WHAT THE TASK REQUIRES: The copy you produce must hold every record exactly, and none of the images.

EXTRACTED MATERIAL:
·····
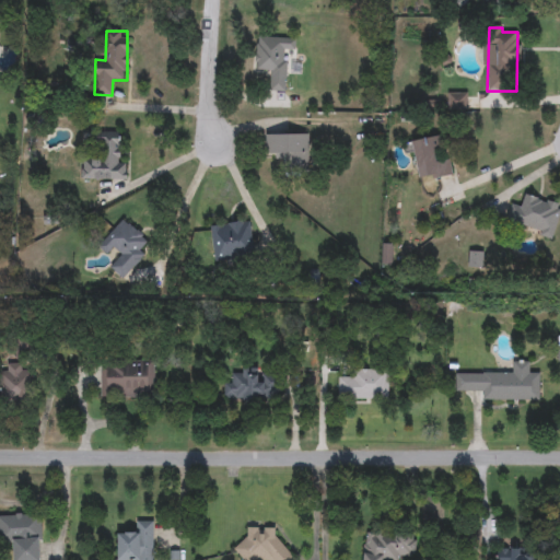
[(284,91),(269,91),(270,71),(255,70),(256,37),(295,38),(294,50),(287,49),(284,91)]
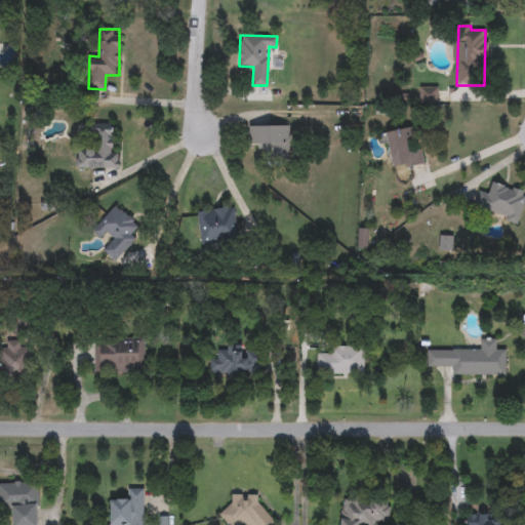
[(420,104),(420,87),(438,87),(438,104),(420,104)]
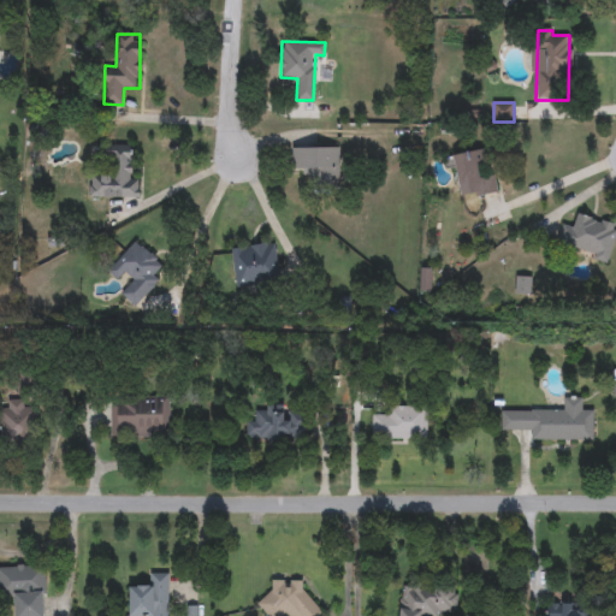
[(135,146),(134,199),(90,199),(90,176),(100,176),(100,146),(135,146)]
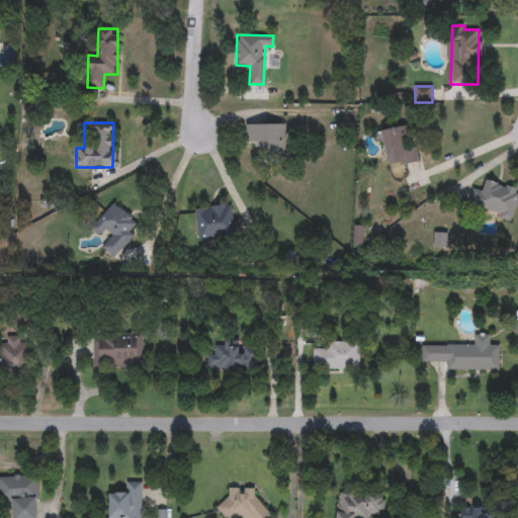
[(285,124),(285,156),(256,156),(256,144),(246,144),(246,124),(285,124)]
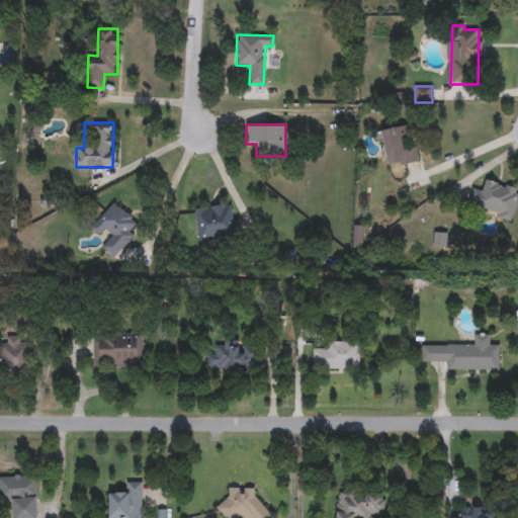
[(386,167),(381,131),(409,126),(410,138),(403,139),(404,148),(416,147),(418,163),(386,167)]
·····
OUTPUT FOR THIS EXERCISE:
[(284,91),(269,91),(270,71),(255,70),(256,37),(295,38),(294,50),(287,49),(284,91)]
[(420,104),(420,87),(438,87),(438,104),(420,104)]
[(135,146),(134,199),(90,199),(90,176),(100,176),(100,146),(135,146)]
[(285,124),(285,156),(256,156),(256,144),(246,144),(246,124),(285,124)]
[(386,167),(381,131),(409,126),(410,138),(403,139),(404,148),(416,147),(418,163),(386,167)]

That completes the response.